__WORK TO BE COMPLETED__
Copy out each line containing "diode" from the entries below.

[Change listing data]
>>>

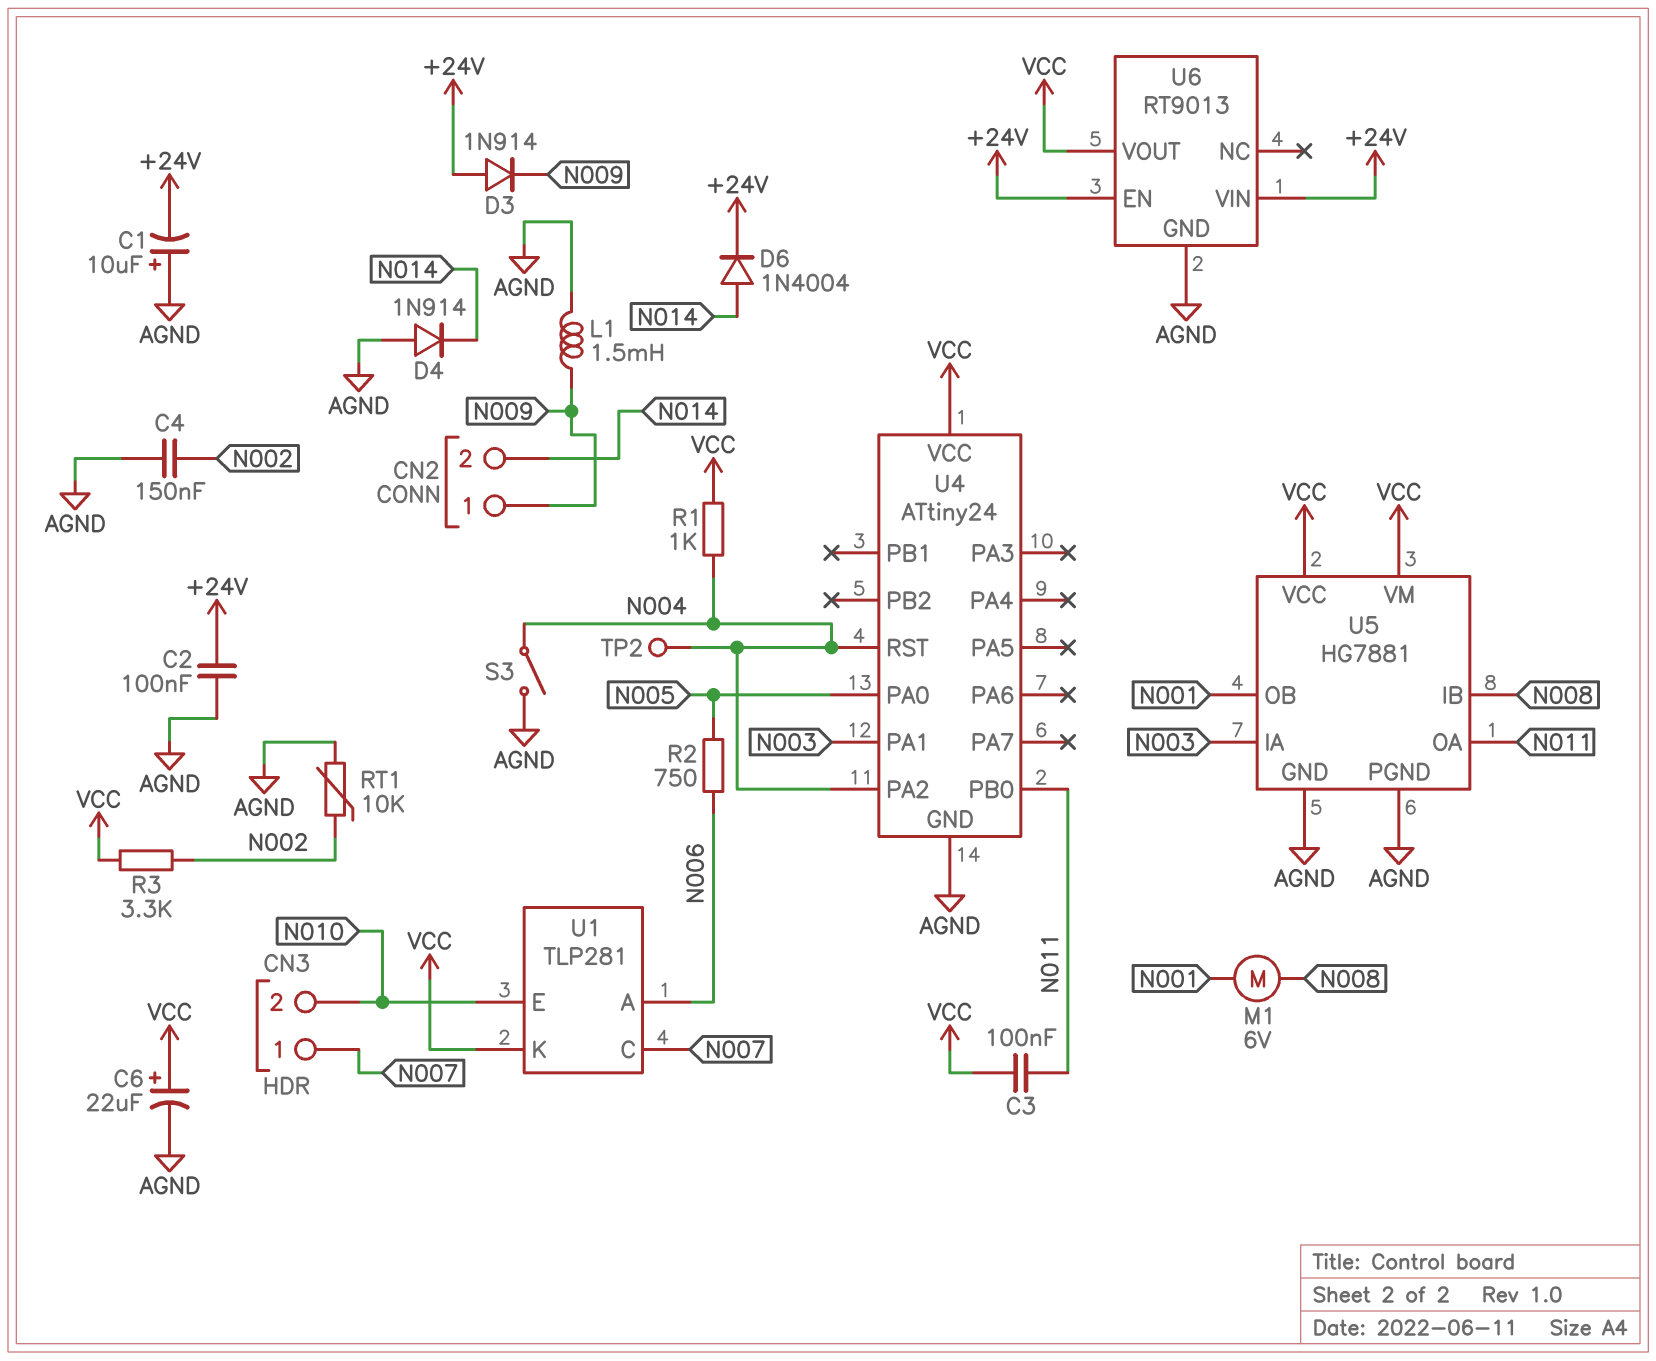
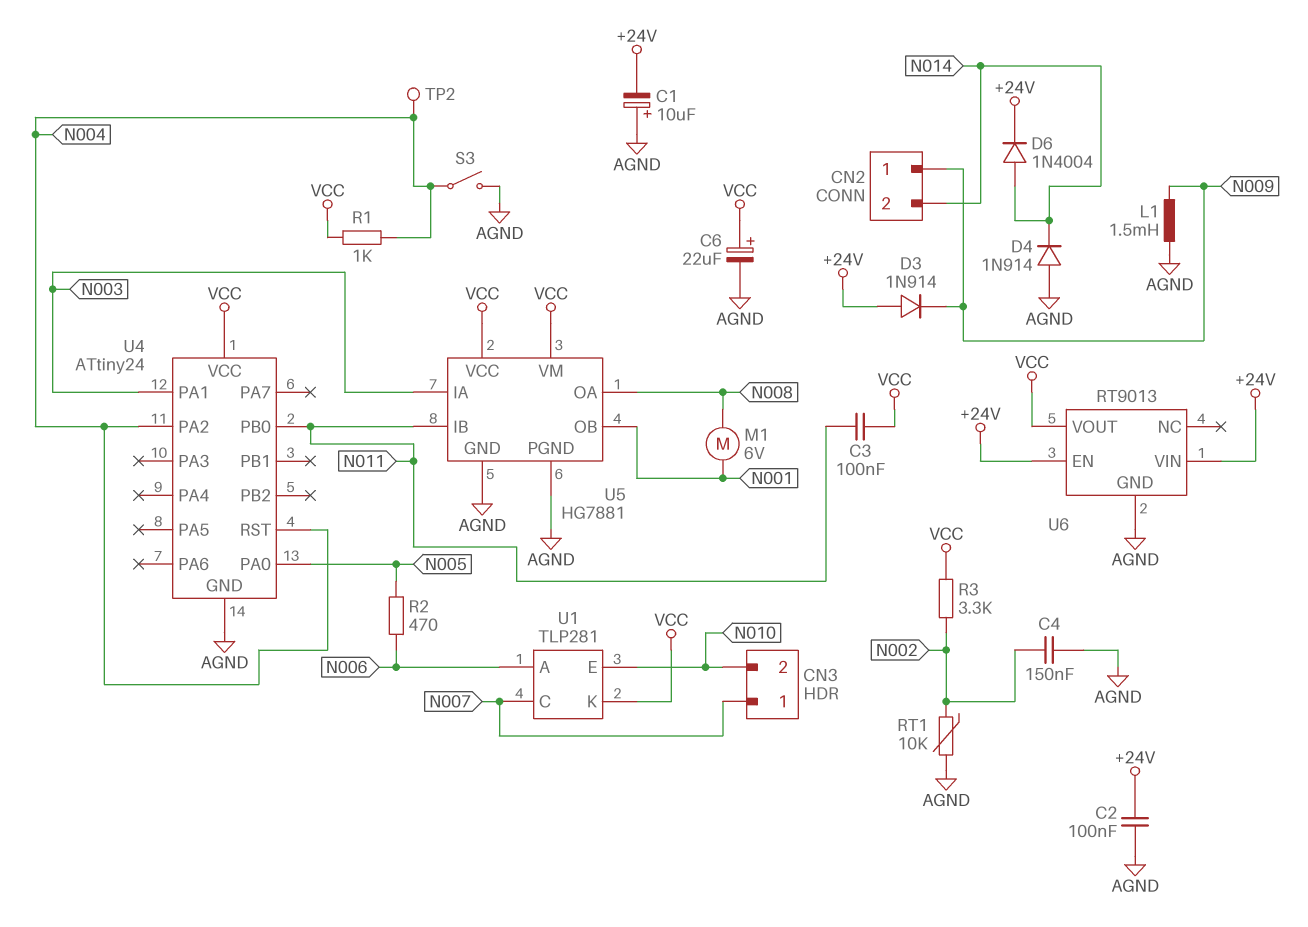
R2: 750 (N005, N006) -> 470 (N005, N006)
U5 pin IB: N008 -> N011
U5 pin OA: N011 -> N008

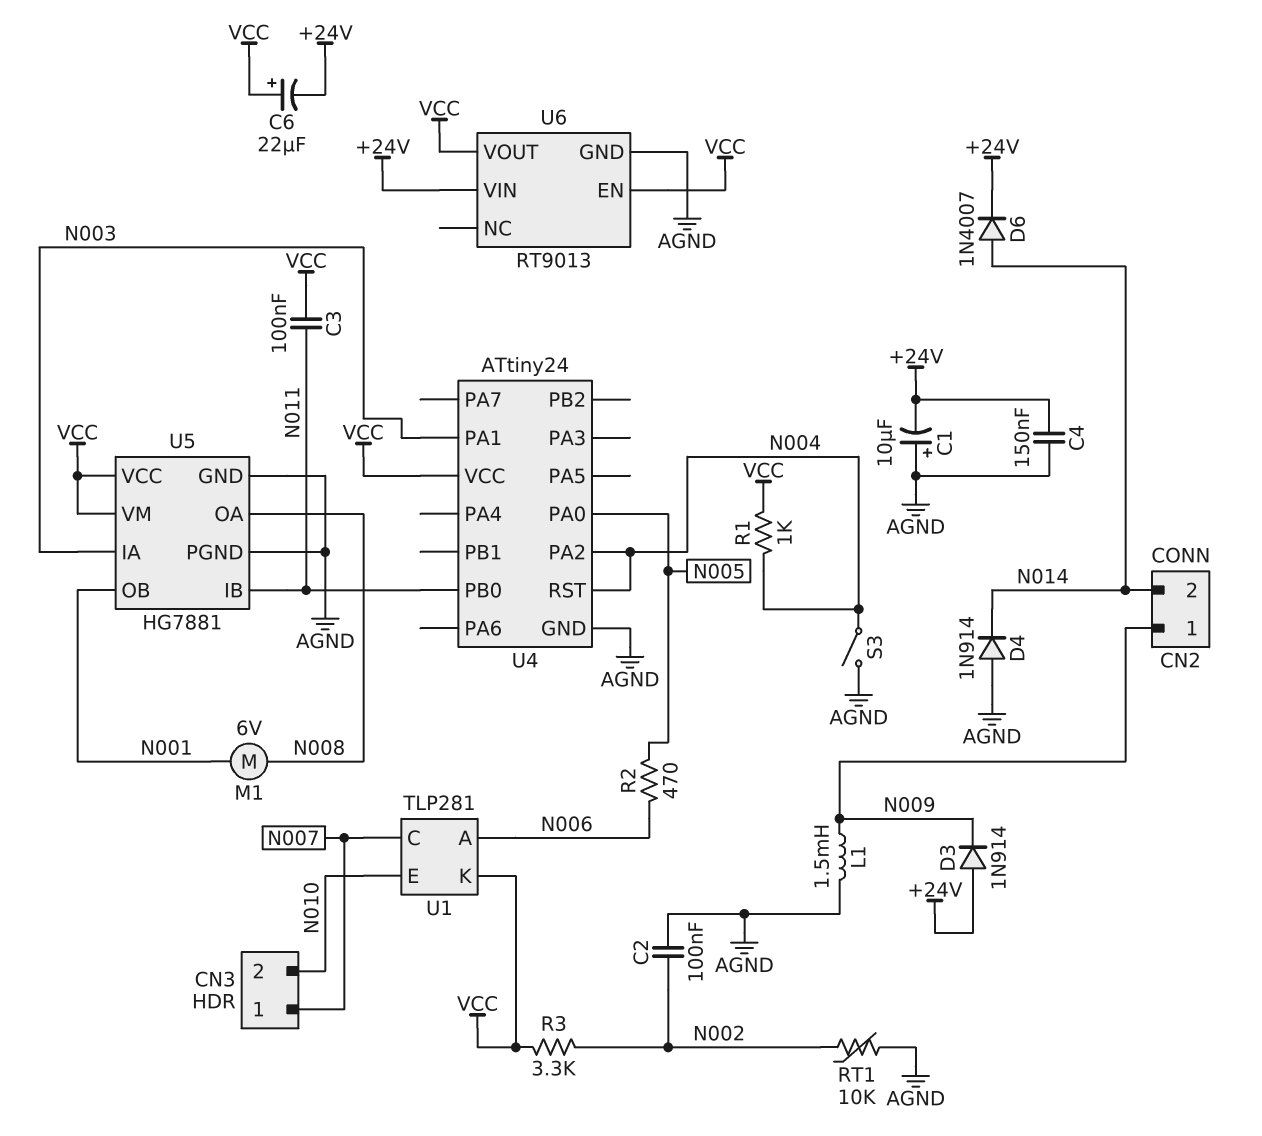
C2: 100nF (+24V, AGND) -> 100nF (AGND, N002)
C4: 150nF (AGND, N002) -> 150nF (+24V, AGND)
C6: 22uF (plus VCC, minus AGND) -> 22uF (plus VCC, minus +24V)
D6: diode 1N4004 (A N014, K +24V) -> diode 1N4007 (A N014, K +24V)
TP2: test point (N004) -> none
U6 pin EN: +24V -> VCC

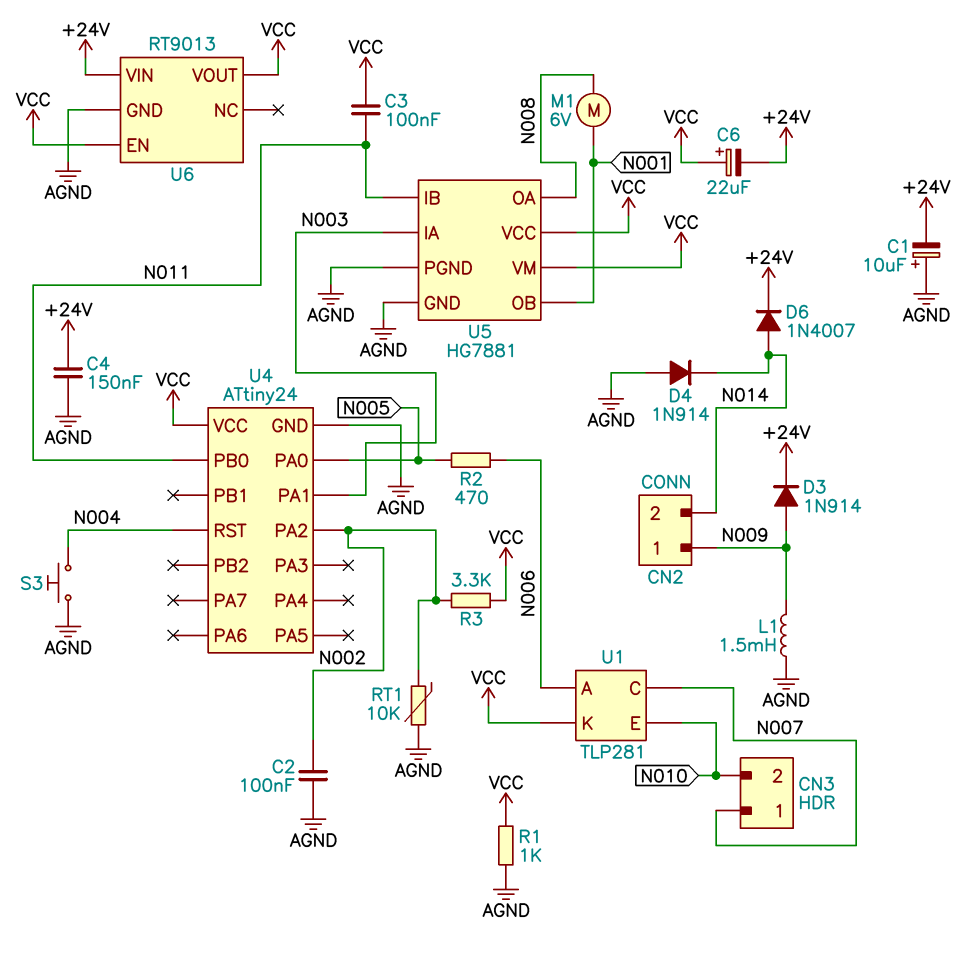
D3: diode 1N914 (A +24V, K N009) -> diode 1N914 (A N009, K +24V)
R1: 1k (N004, VCC) -> 1k (AGND, VCC)
S3: switch (AGND, N004) -> button (AGND, N004)
U4 pin PA2: N004 -> N002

<<<

__EXPECTED ANSWER__
D6: diode 1N4004 (A N014, K +24V) -> diode 1N4007 (A N014, K +24V)
D3: diode 1N914 (A +24V, K N009) -> diode 1N914 (A N009, K +24V)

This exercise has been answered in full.